What is required — A verbatim copy of the lines from the one with "missing | cactus" through the final line below is required; print it and nothing else.

Provided records —

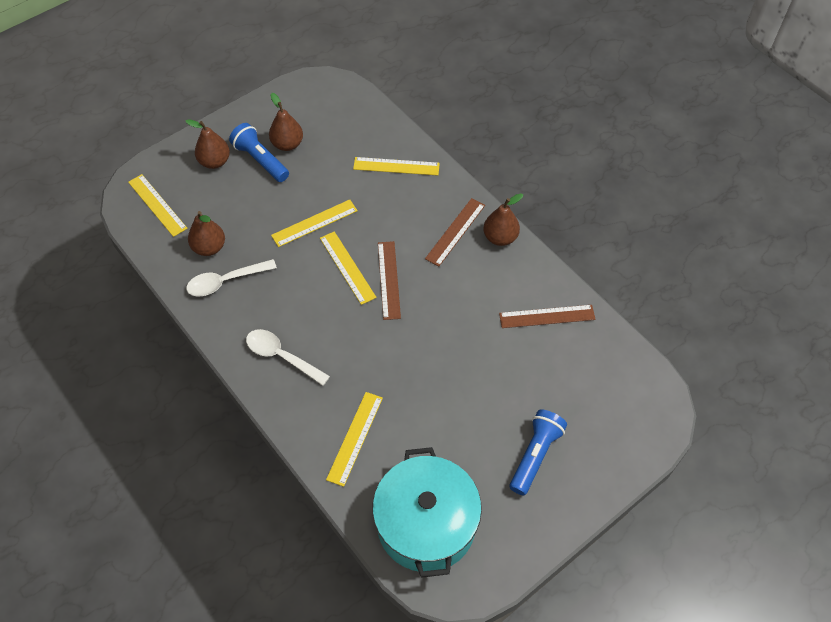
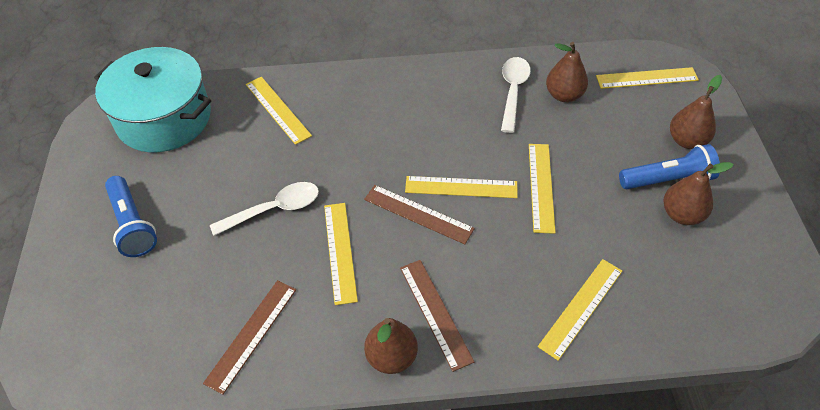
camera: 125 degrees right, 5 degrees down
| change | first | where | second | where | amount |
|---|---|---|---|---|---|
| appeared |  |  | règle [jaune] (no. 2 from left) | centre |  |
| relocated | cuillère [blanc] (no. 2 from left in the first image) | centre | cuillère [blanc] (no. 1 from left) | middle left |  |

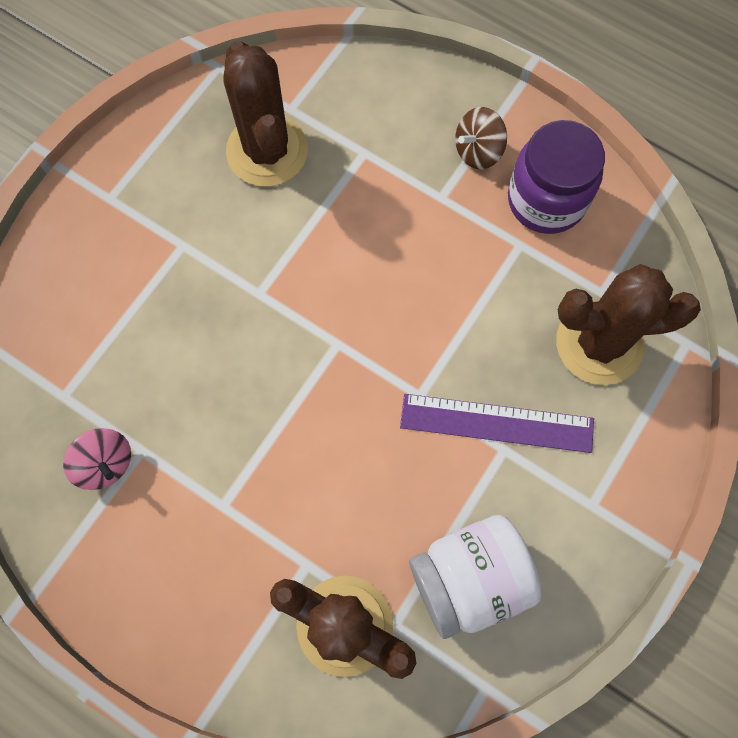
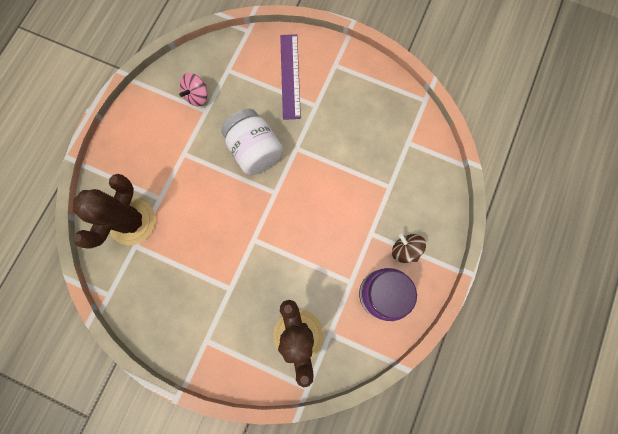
camera: 80 degrees right, 5 degrees up
| change | first | where | second | where | amount |
|---|---|---|---|---|---|
| missing | cactus [marron] (no. 1 from left) | top centre |  |  |  |
| relocated | règle [violet] | middle right |  | top centre |  |
| relocated | bocal [blanc] | bottom centre |  | top centre |  |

Answer area —
| missing | cactus [marron] (no. 1 from left) | top centre |  |  |  |
| relocated | règle [violet] | middle right |  | top centre |  |
| relocated | bocal [blanc] | bottom centre |  | top centre |  |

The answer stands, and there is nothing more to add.